** Opening EXTRACTED MATERIAL block **
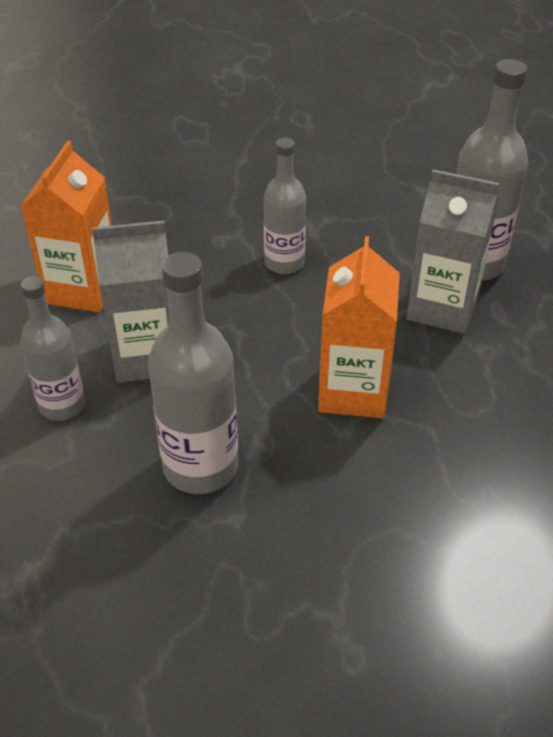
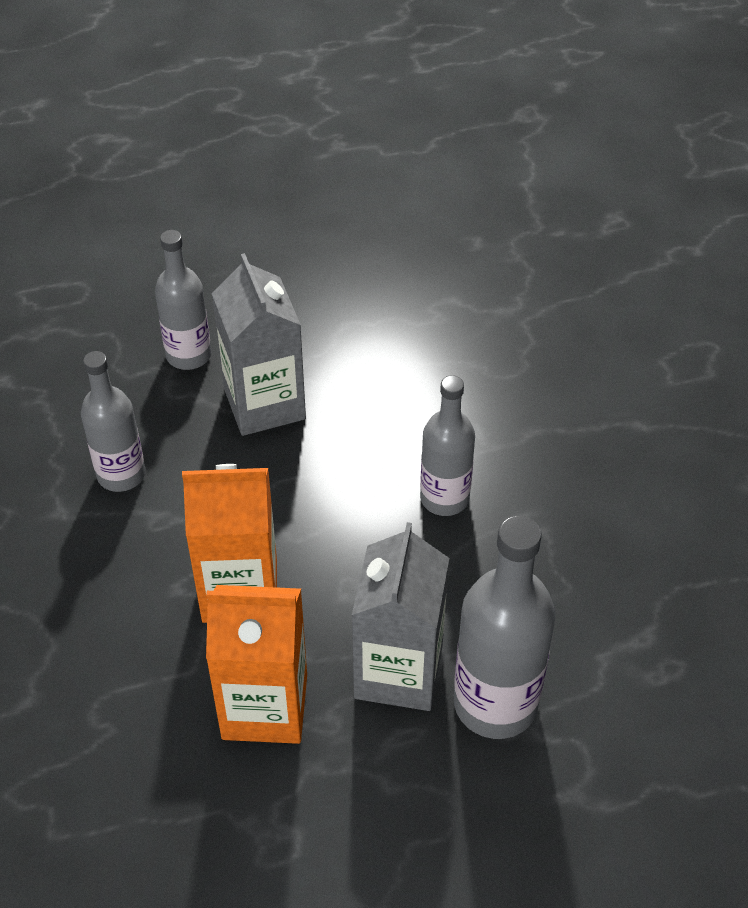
camera: 80 degrees right, 5 degrees up
(82, 289) = (356, 331): orange carton -> orange carton (265, 706)
(200, 467) = (121, 474): grey bottle -> grey bottle, size x0.65

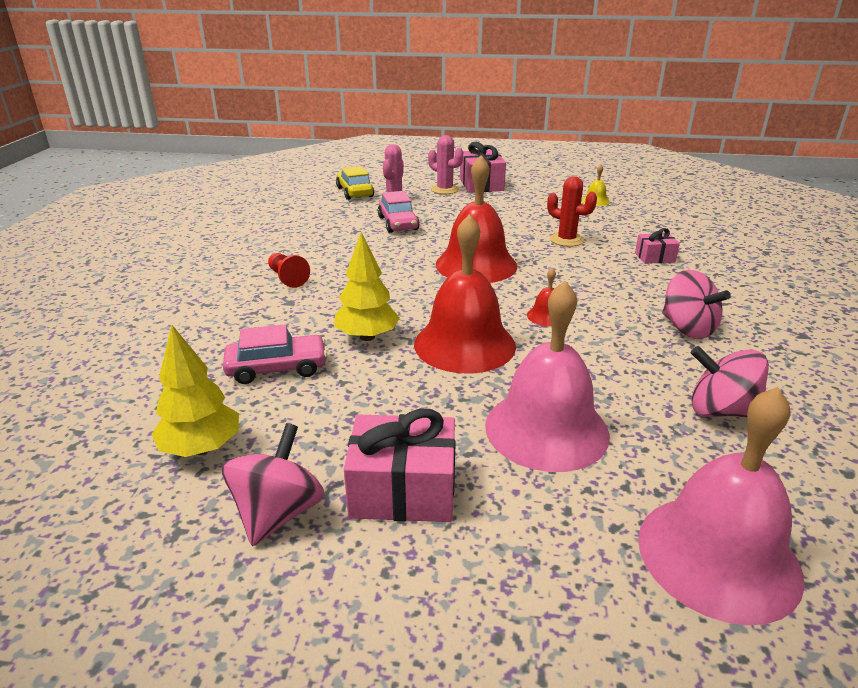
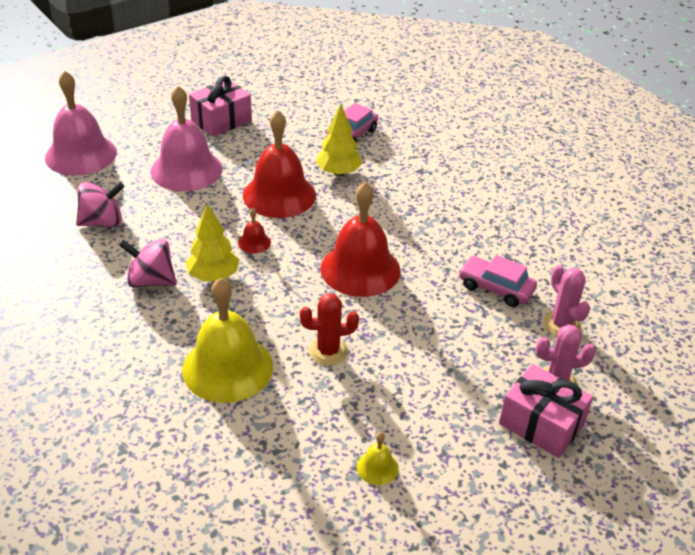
camera: 135 degrees right, 10 degrees up
(201, 448) = (320, 97): yellow tree -> yellow tree (213, 276)
(278, 513) = (256, 95): pink spinning top -> none
(287, 278) = (457, 186): red pawn -> none
(354, 192) = (620, 317): yellow car -> none
(654, 257) = (227, 367): pink gift -> yellow bell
** Closing EXTRACTED MATERIAL block **
YOUR ASSIGNMENT ▸ Look through the data above. Find each line with the string "degrees" and copy it.

REPLY TO THE EXERCISE ▸
camera: 80 degrees right, 5 degrees up
camera: 135 degrees right, 10 degrees up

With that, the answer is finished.